=== Section Start ===

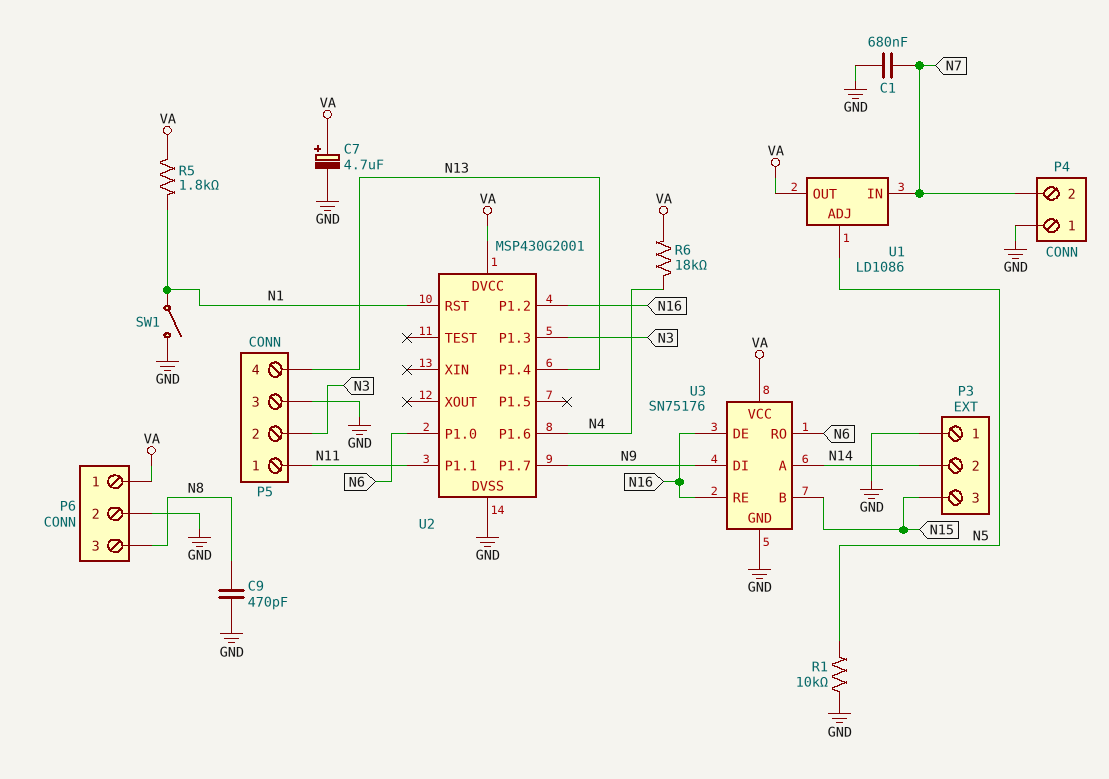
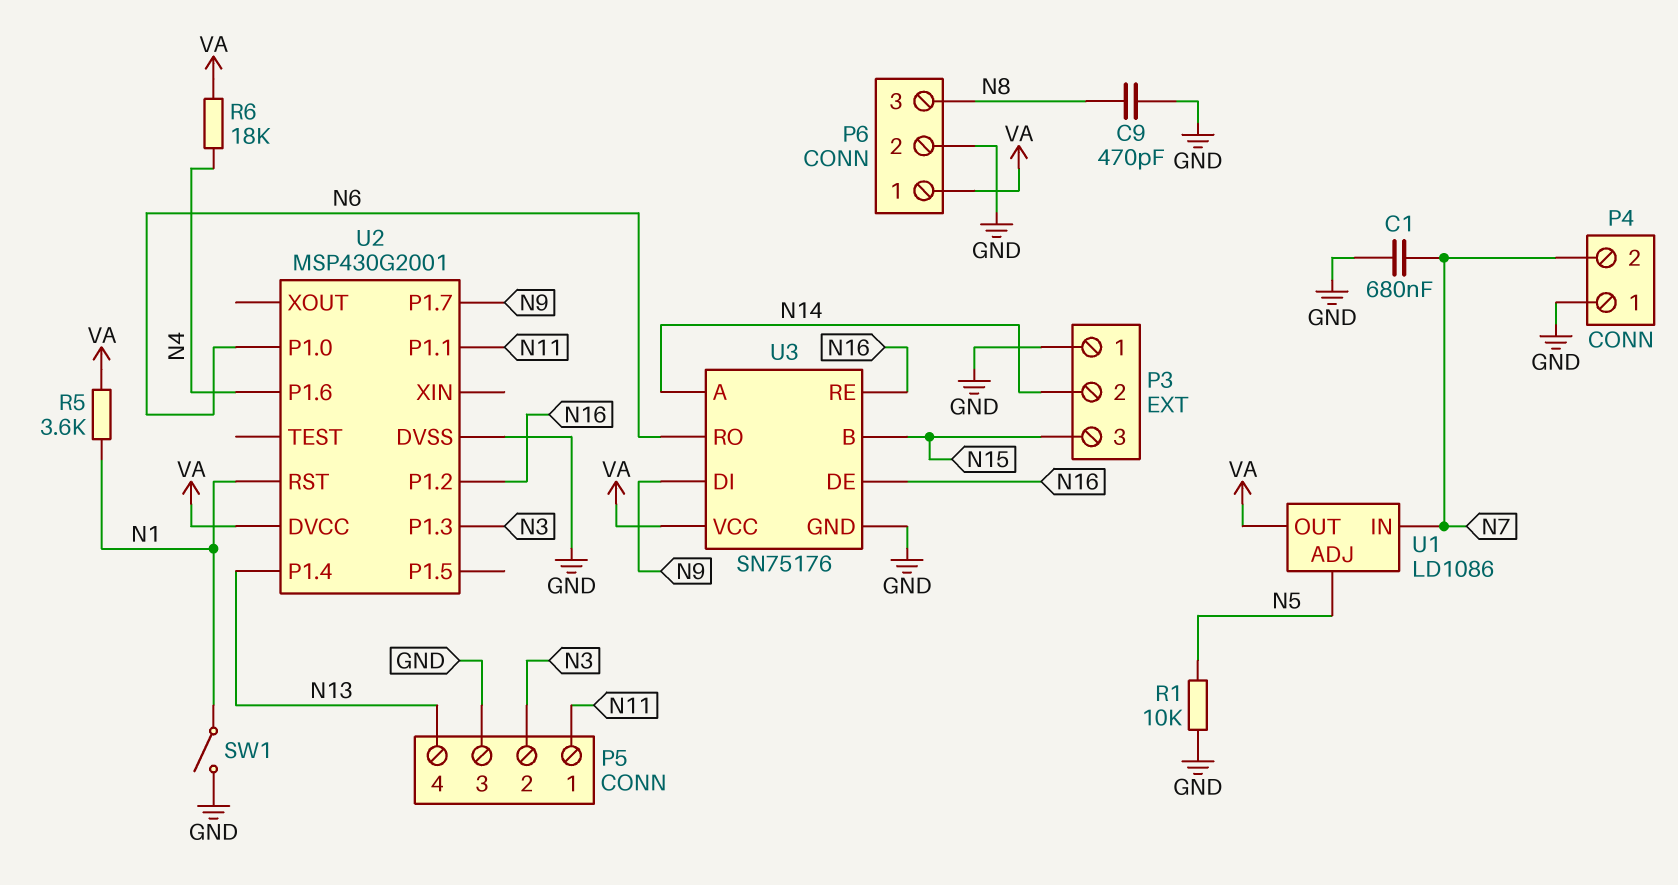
C7: 4.7uF (plus VA, minus GND) -> none
R5: 1.8k (N1, VA) -> 3.6k (N1, VA)

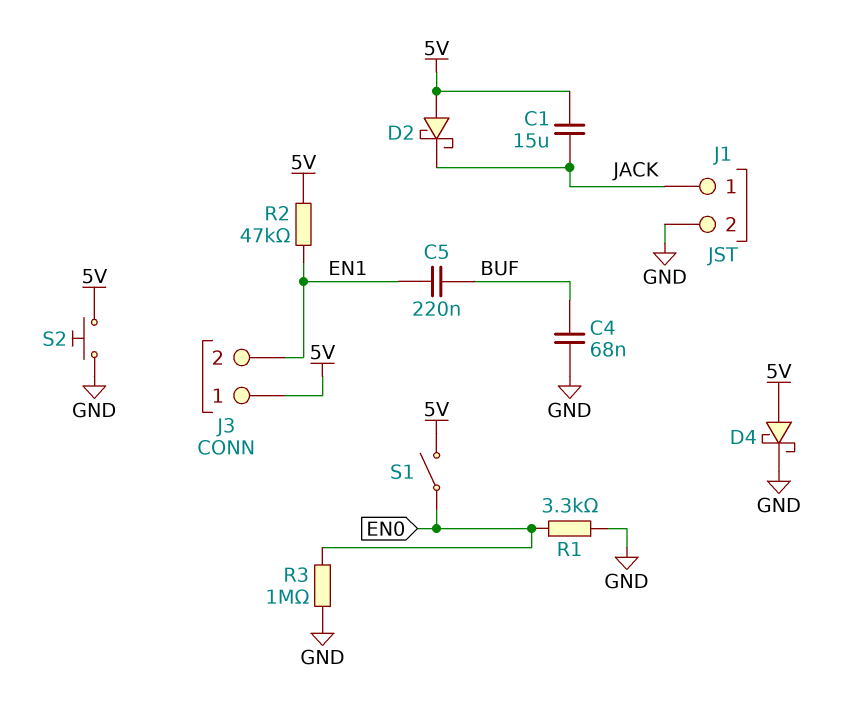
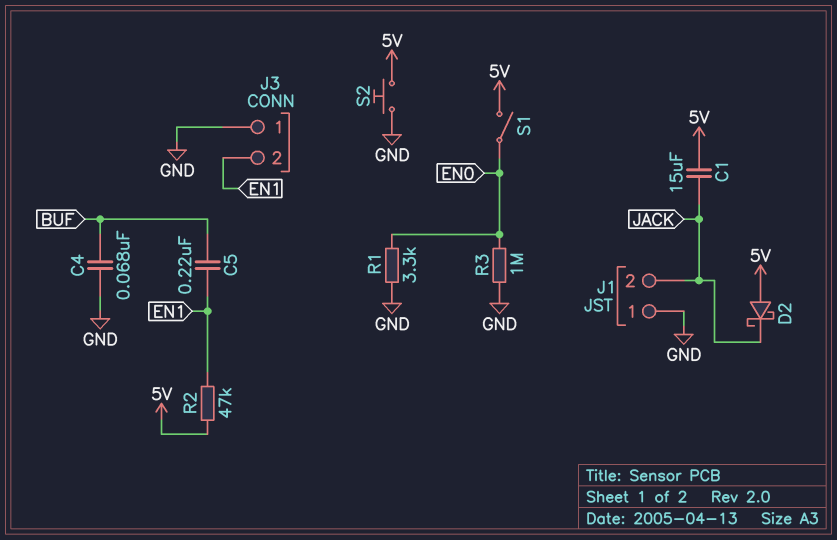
D4: schottky (A 5V, K GND) -> none
J1 pin 1: JACK -> GND
J1 pin 2: GND -> JACK
J3 pin 1: 5V -> GND

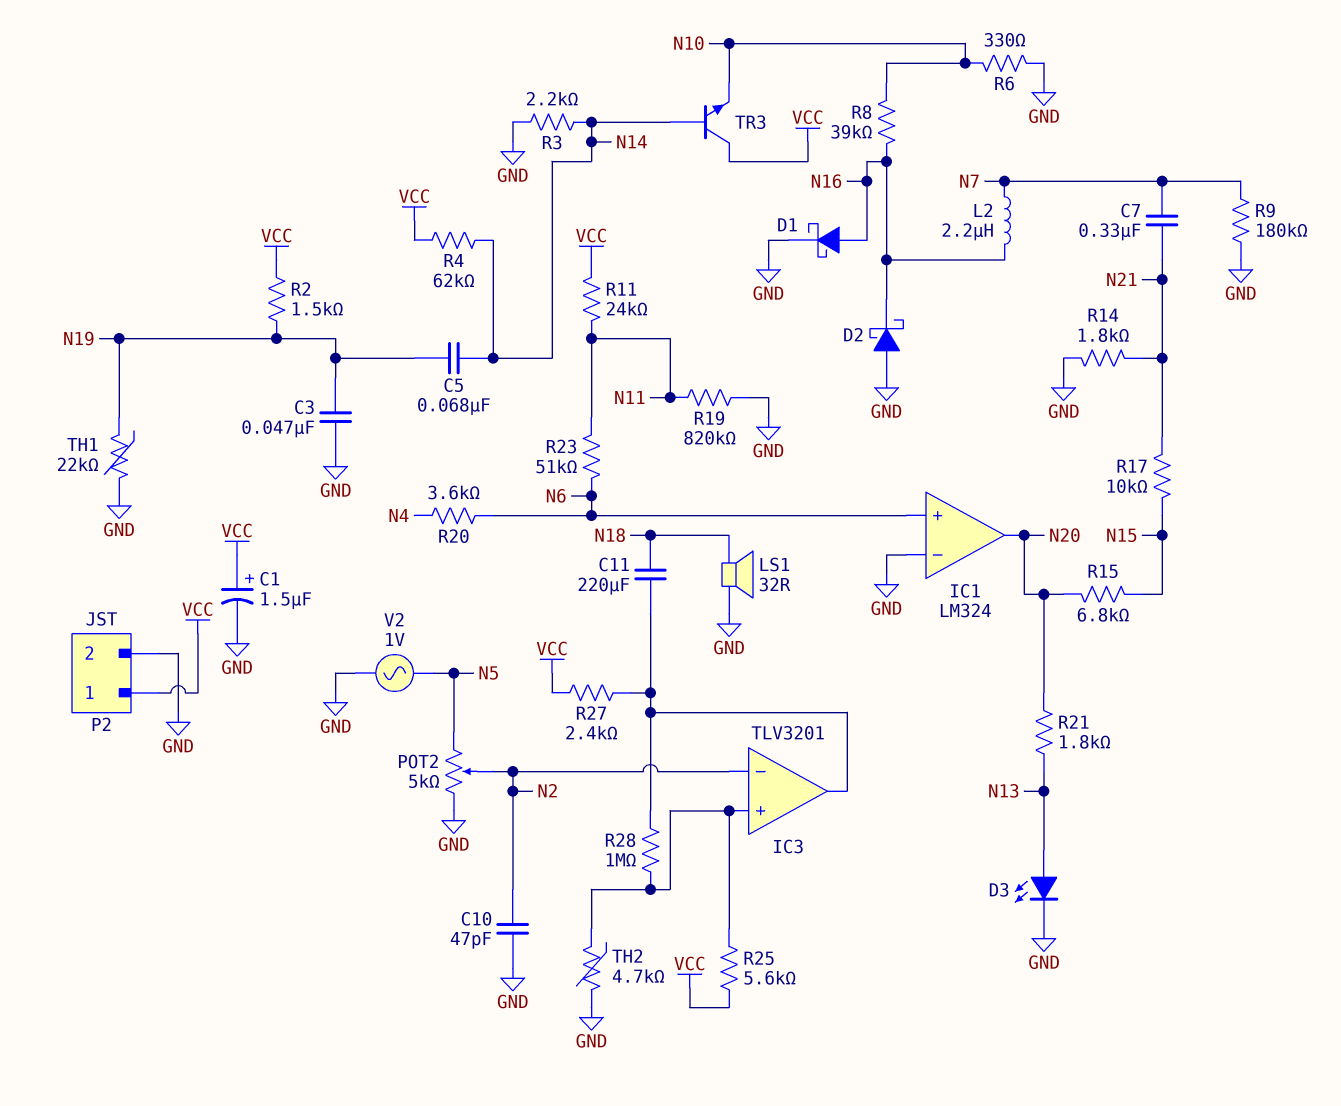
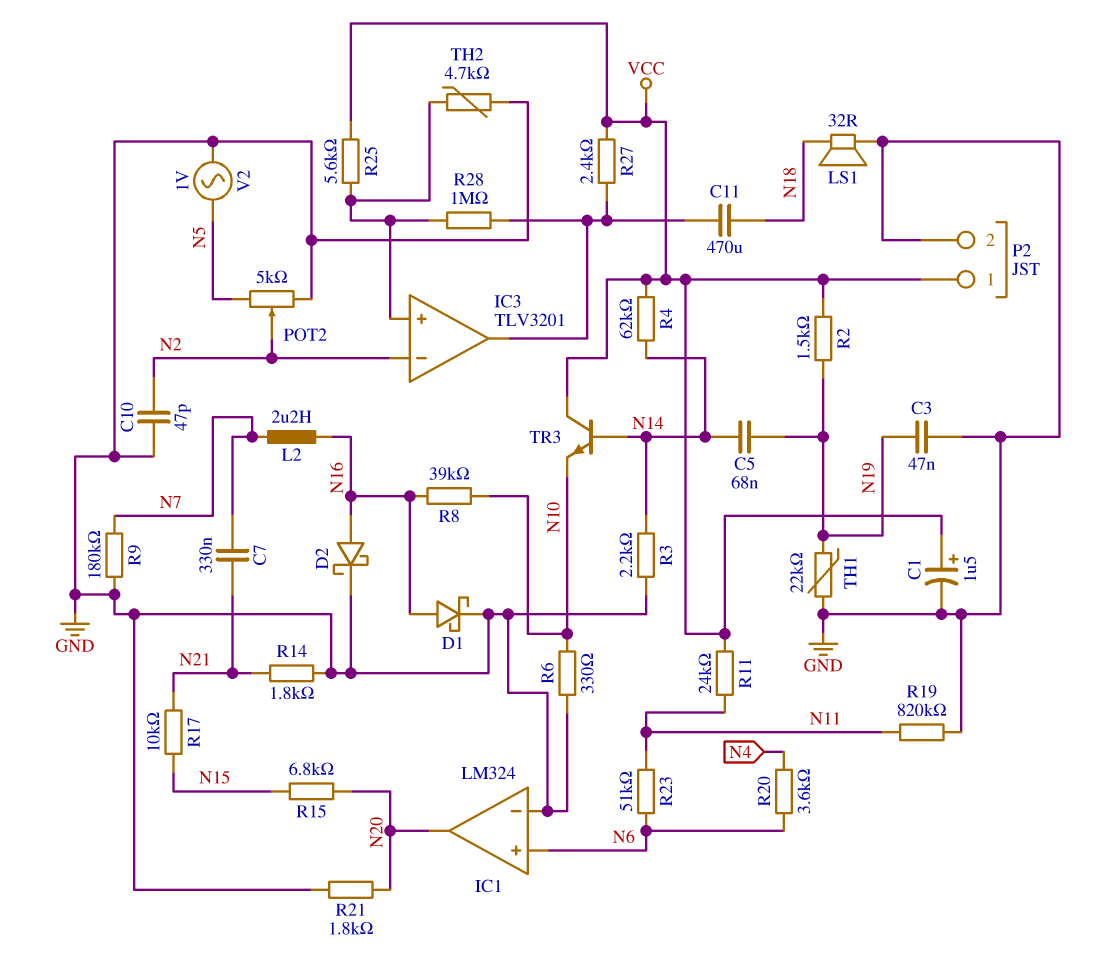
C11: 220uF (IC3/out, N18) -> 470uF (IC3/out, N18)
D2: schottky (A GND, K N16) -> schottky (A N16, K GND)
D3: LED (A N13, K GND) -> none
R21: 1.8k (N13, N20) -> 1.8k (GND, N20)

=== Section End ===

■ TO DO ■
Verbatim repetition of the entries is required, excluding any pictures.

■ OUTPUT OF THE TASK ■
C7: 4.7uF (plus VA, minus GND) -> none
R5: 1.8k (N1, VA) -> 3.6k (N1, VA)

D4: schottky (A 5V, K GND) -> none
J1 pin 1: JACK -> GND
J1 pin 2: GND -> JACK
J3 pin 1: 5V -> GND

C11: 220uF (IC3/out, N18) -> 470uF (IC3/out, N18)
D2: schottky (A GND, K N16) -> schottky (A N16, K GND)
D3: LED (A N13, K GND) -> none
R21: 1.8k (N13, N20) -> 1.8k (GND, N20)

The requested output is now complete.